Directions:
For each entry, restate it word for word while omitting any image it holds.

Material shown:
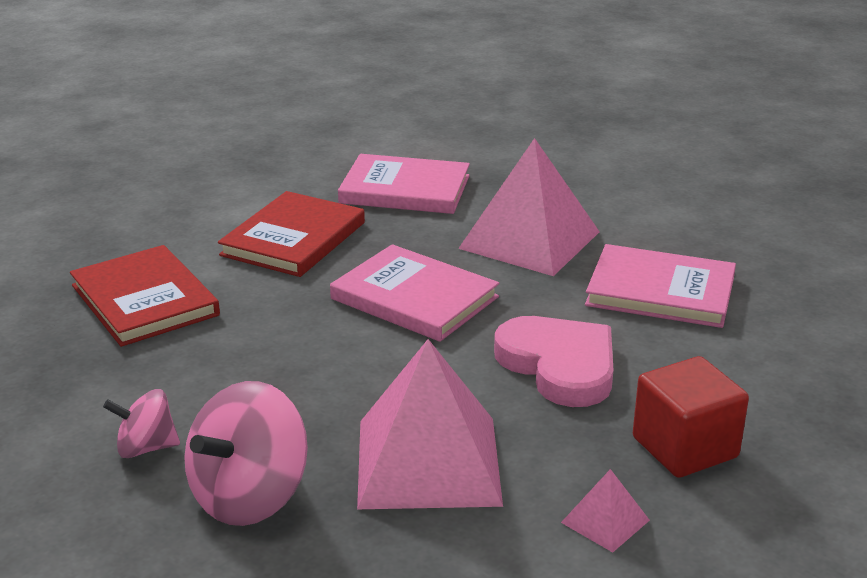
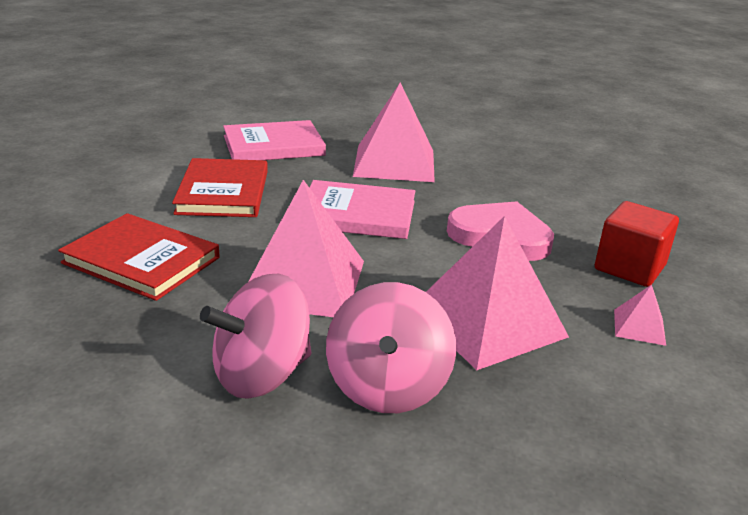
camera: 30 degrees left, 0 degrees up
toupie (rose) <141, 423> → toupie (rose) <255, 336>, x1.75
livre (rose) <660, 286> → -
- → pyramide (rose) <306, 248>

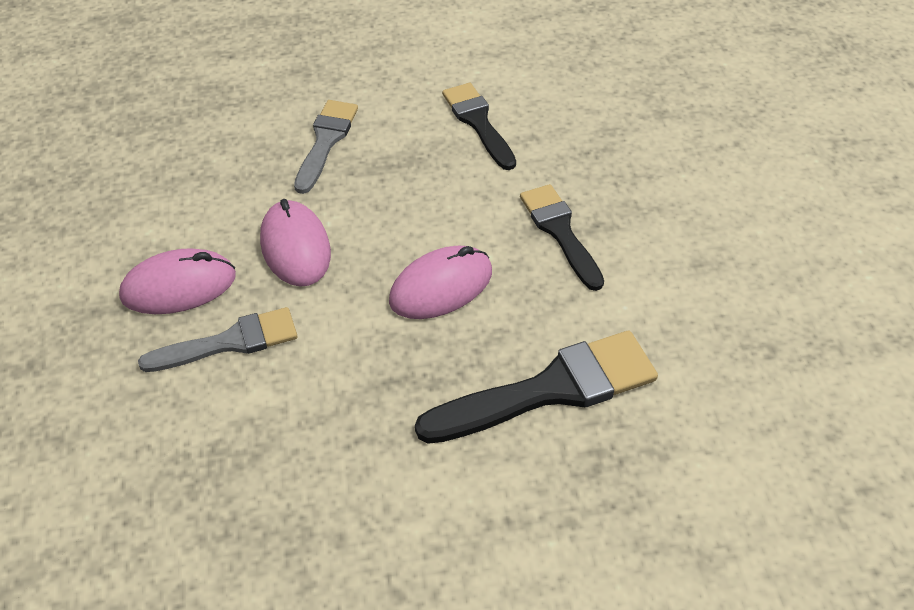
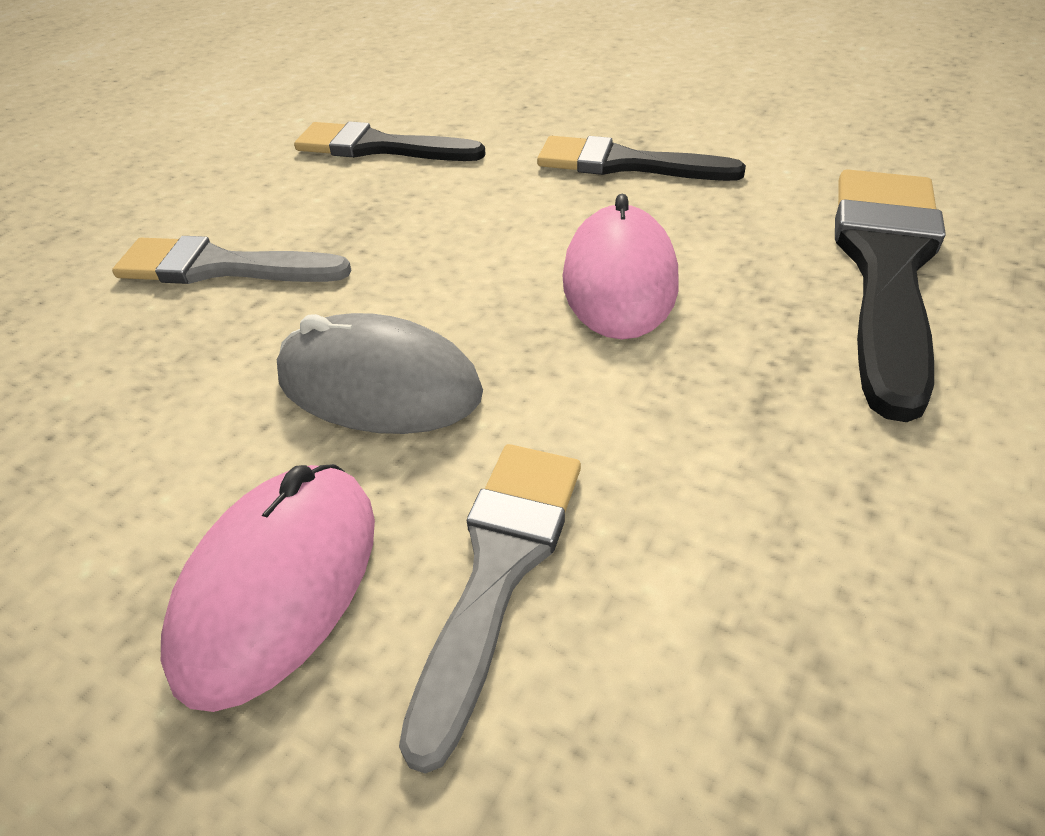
camera: 50 degrees left, 5 degrees down
souris (rose) <295, 243> → souris (gris) <380, 373>
pinceau (gris) <326, 147> → pinceau (gris) <231, 260>, 45 degrees counterclockwise

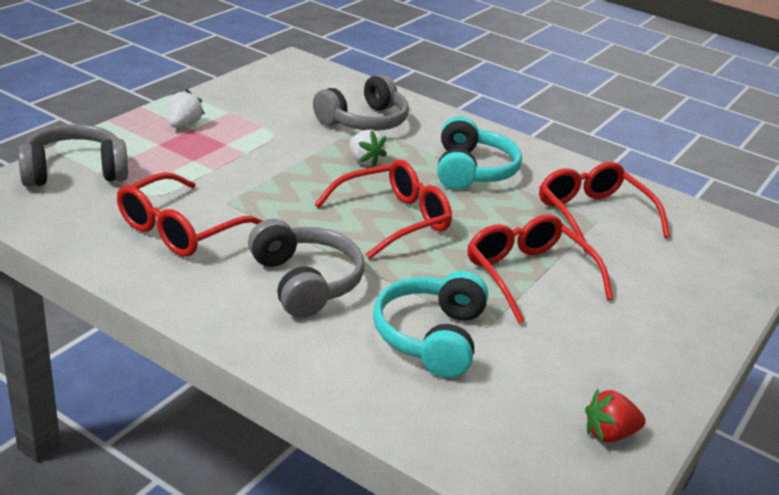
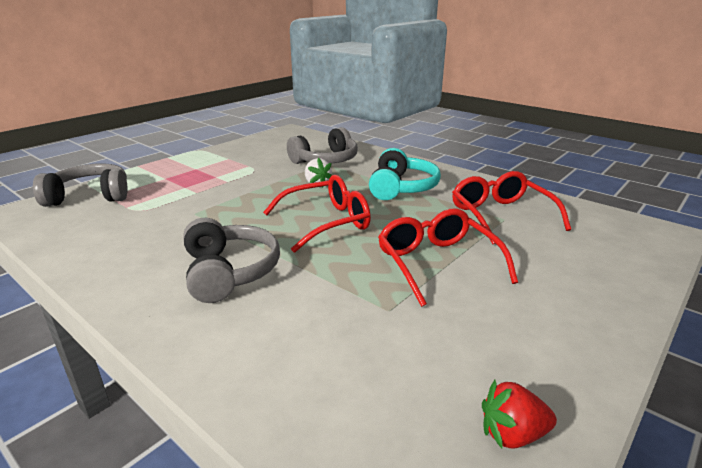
camera: 10 degrees right, 5 degrees down
lunettes (rouge) <189, 214> → -
fraise (blanc) <186, 108> → -
casque audio (turquoise) <430, 324> → -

Answer box:
camera: 30 degrees left, 0 degrees up
toupie (rose) <141, 423> → toupie (rose) <255, 336>, x1.75
livre (rose) <660, 286> → -
- → pyramide (rose) <306, 248>

camera: 50 degrees left, 5 degrees down
souris (rose) <295, 243> → souris (gris) <380, 373>
pinceau (gris) <326, 147> → pinceau (gris) <231, 260>, 45 degrees counterclockwise

camera: 10 degrees right, 5 degrees down
lunettes (rouge) <189, 214> → -
fraise (blanc) <186, 108> → -
casque audio (turquoise) <430, 324> → -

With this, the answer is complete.